**** DATASET RECORDS

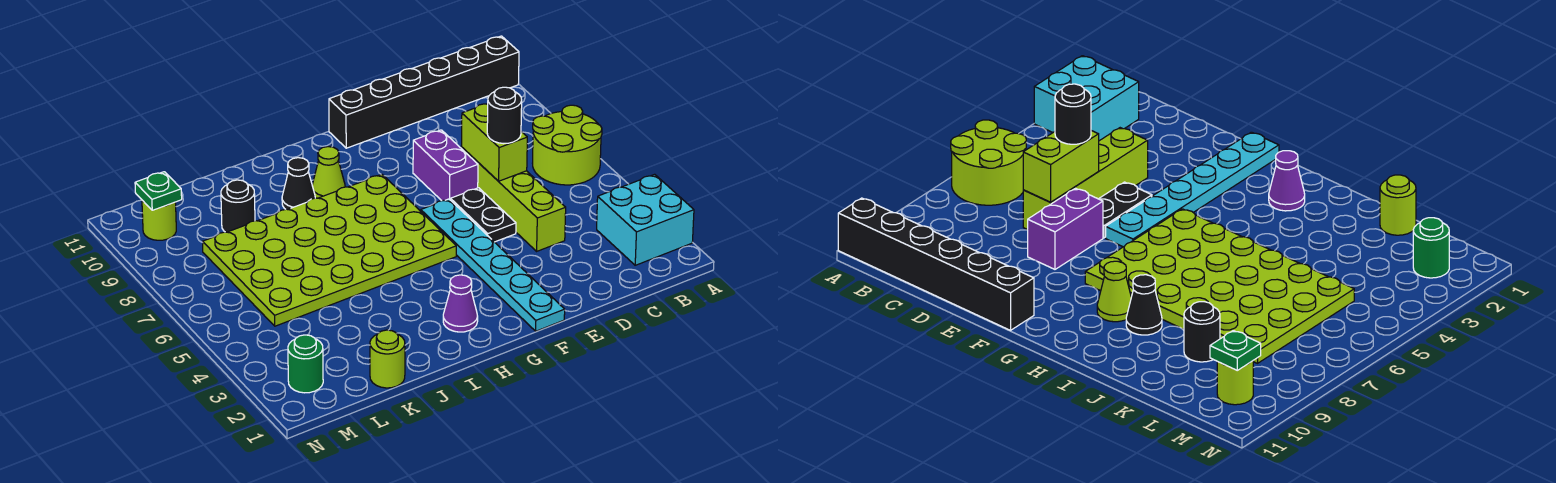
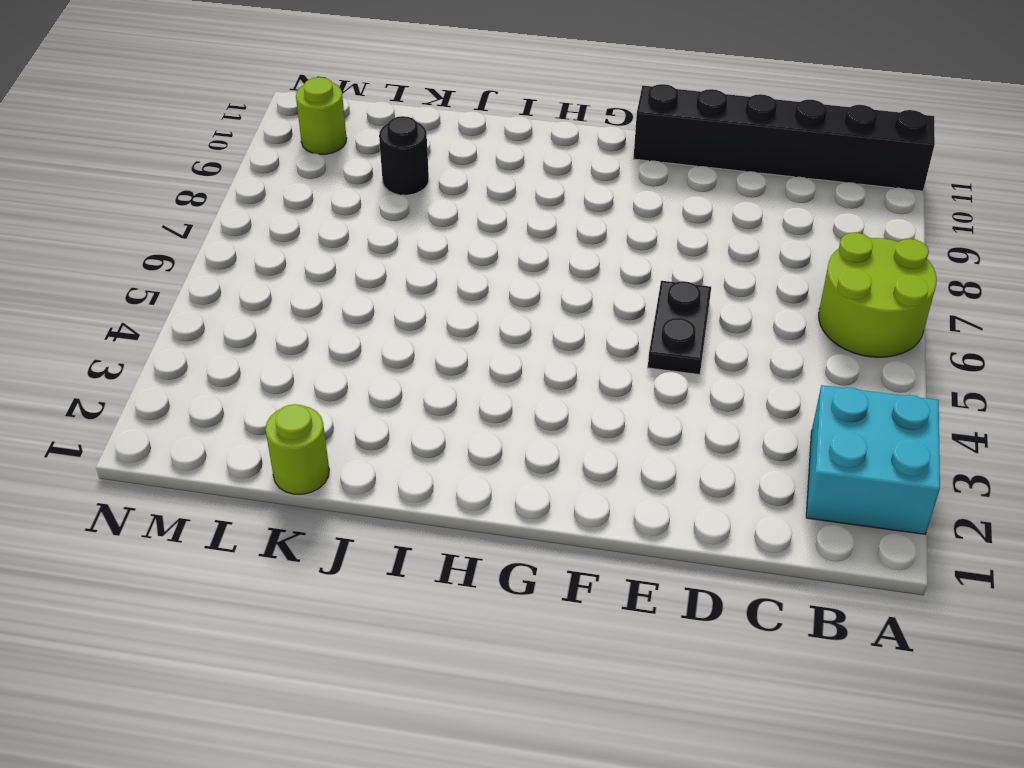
none -> lime brick D4:D7 level 1
none -> purple brick E7:E8 level 1
none -> cyan plate F1:F6 level 1

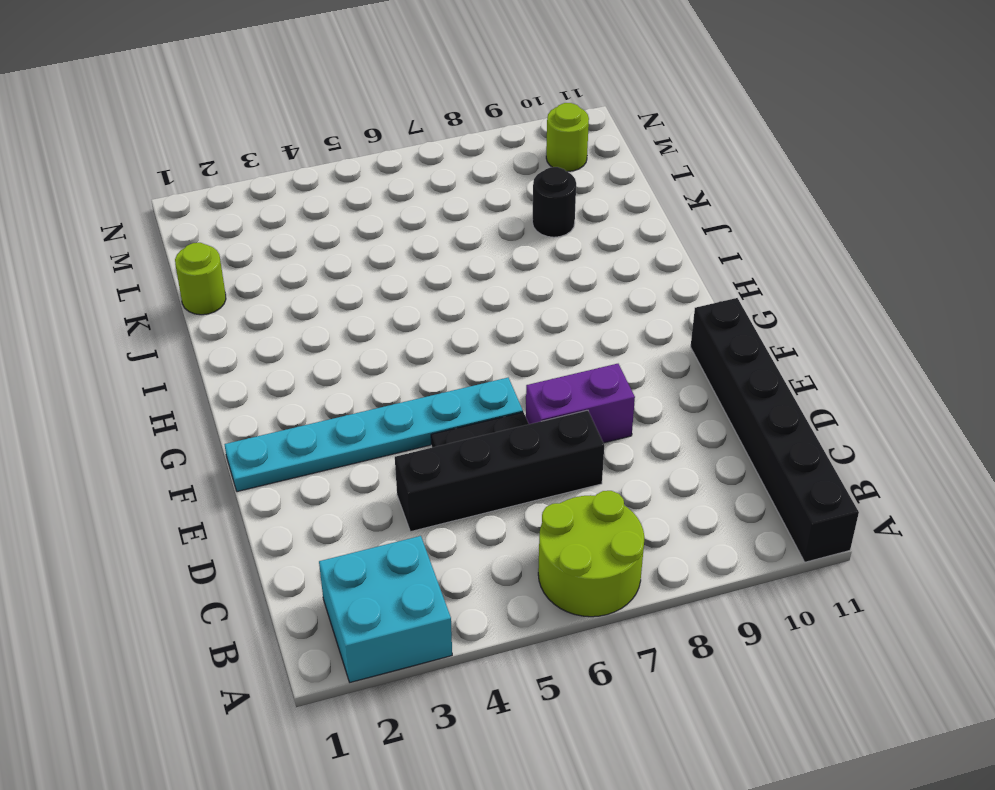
black brick D4:D7 level 1 -> lime brick D4:D7 level 1
none -> lime plate G5:L8 level 1
none -> purple cone H2 level 1
none -> lime cone H9 level 1

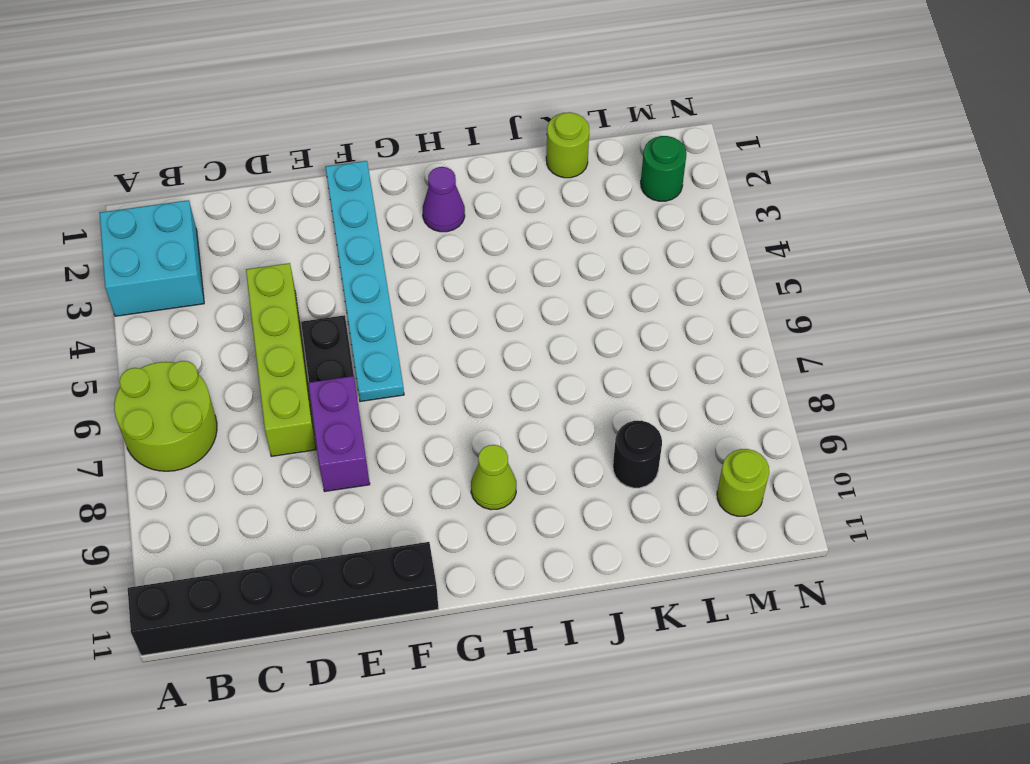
none -> lime plate G5:L8 level 1
none -> black cone I9 level 1
none -> lime brick D6:D7 level 2

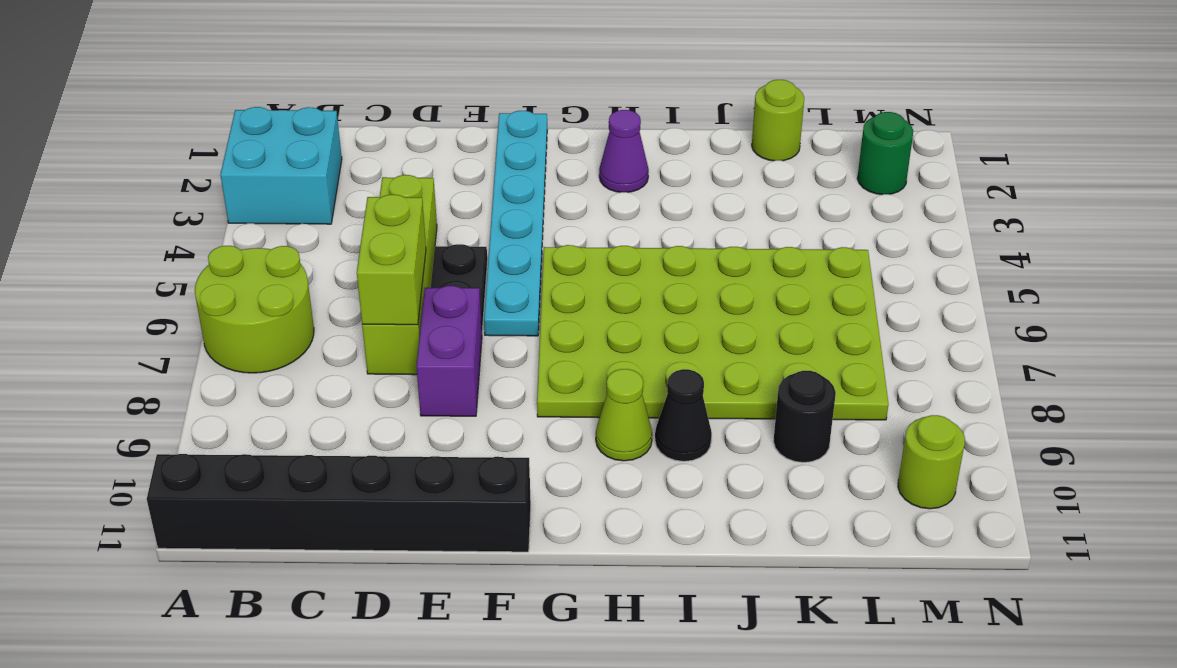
none -> green plate M10 level 2
none -> black round brick D6 level 3

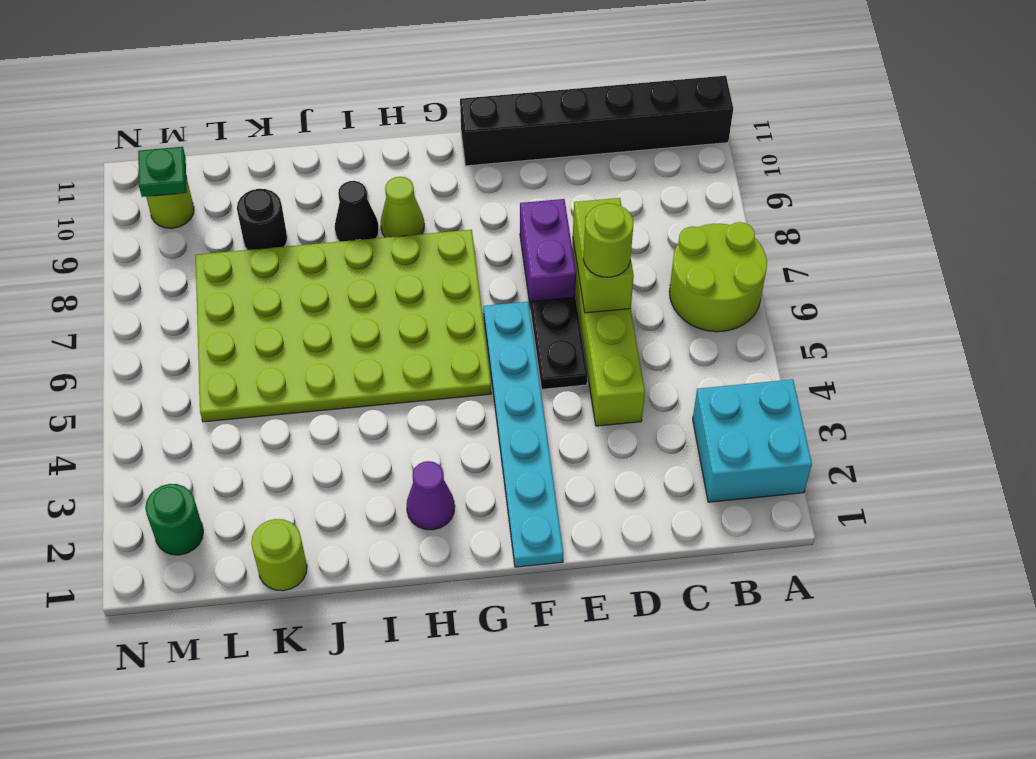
lime round brick D6 level 3 -> black round brick D6 level 3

********

_EXERCISE BRIEF:_ The answer must be an exact copy of every record above, minus the pictures.

_EXERCISE RESPONSE:_
none -> lime brick D4:D7 level 1
none -> purple brick E7:E8 level 1
none -> cyan plate F1:F6 level 1

black brick D4:D7 level 1 -> lime brick D4:D7 level 1
none -> lime plate G5:L8 level 1
none -> purple cone H2 level 1
none -> lime cone H9 level 1

none -> lime plate G5:L8 level 1
none -> black cone I9 level 1
none -> lime brick D6:D7 level 2

none -> green plate M10 level 2
none -> black round brick D6 level 3

lime round brick D6 level 3 -> black round brick D6 level 3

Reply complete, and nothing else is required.